▸ DIRECTIVE: Set down exactly the lines from the one containing "cyan L-shape: (591, 81) -> (587, 125), moved" through the end of the records below, both included, and nothing else.

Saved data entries
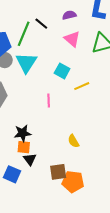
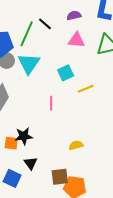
pink triangle: (72, 39) -> (76, 40), turned -36
cyan square: (62, 71) -> (66, 73), turned 35
yellow semicircle: (73, 141) -> (76, 145), turned 104
orange square: (24, 147) -> (11, 143), moved

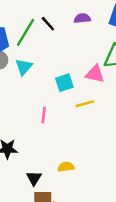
pink triangle: (76, 40) -> (95, 74), moved
cyan triangle: (29, 64) -> (24, 67), size x0.7
black triangle: (31, 163) -> (34, 178), moved

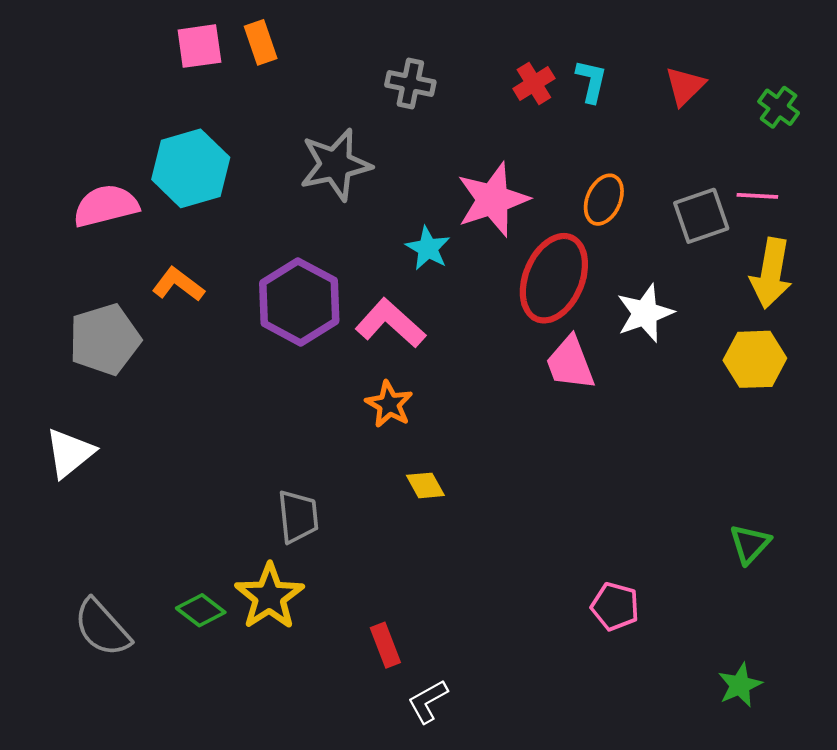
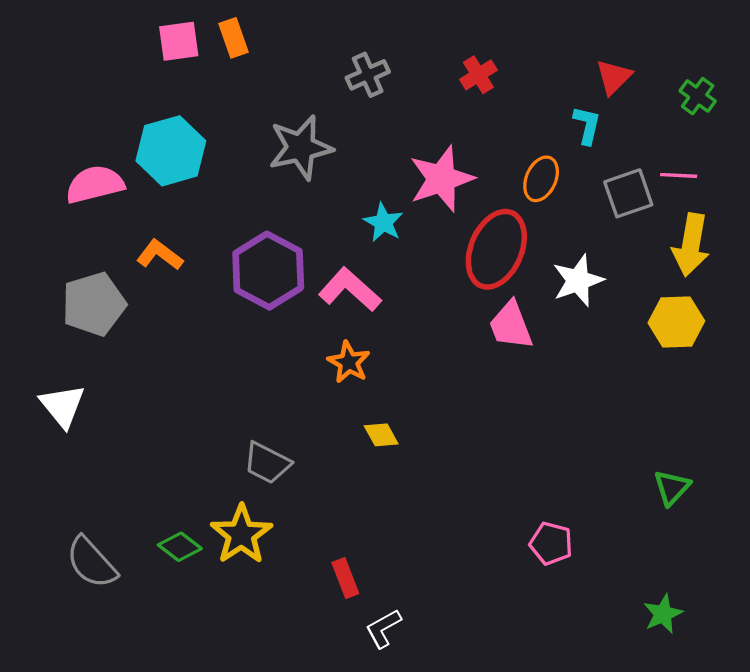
cyan L-shape: (591, 81) -> (587, 125), moved
gray cross: (410, 84) -> (368, 75), turned -36
white triangle: (70, 453) -> (62, 406), turned -30
gray trapezoid: (298, 517) -> (267, 463), turned 123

▸ ANSWER BELOW:
cyan L-shape: (591, 81) -> (587, 125), moved
gray cross: (410, 84) -> (368, 75), turned -36
white triangle: (70, 453) -> (62, 406), turned -30
gray trapezoid: (298, 517) -> (267, 463), turned 123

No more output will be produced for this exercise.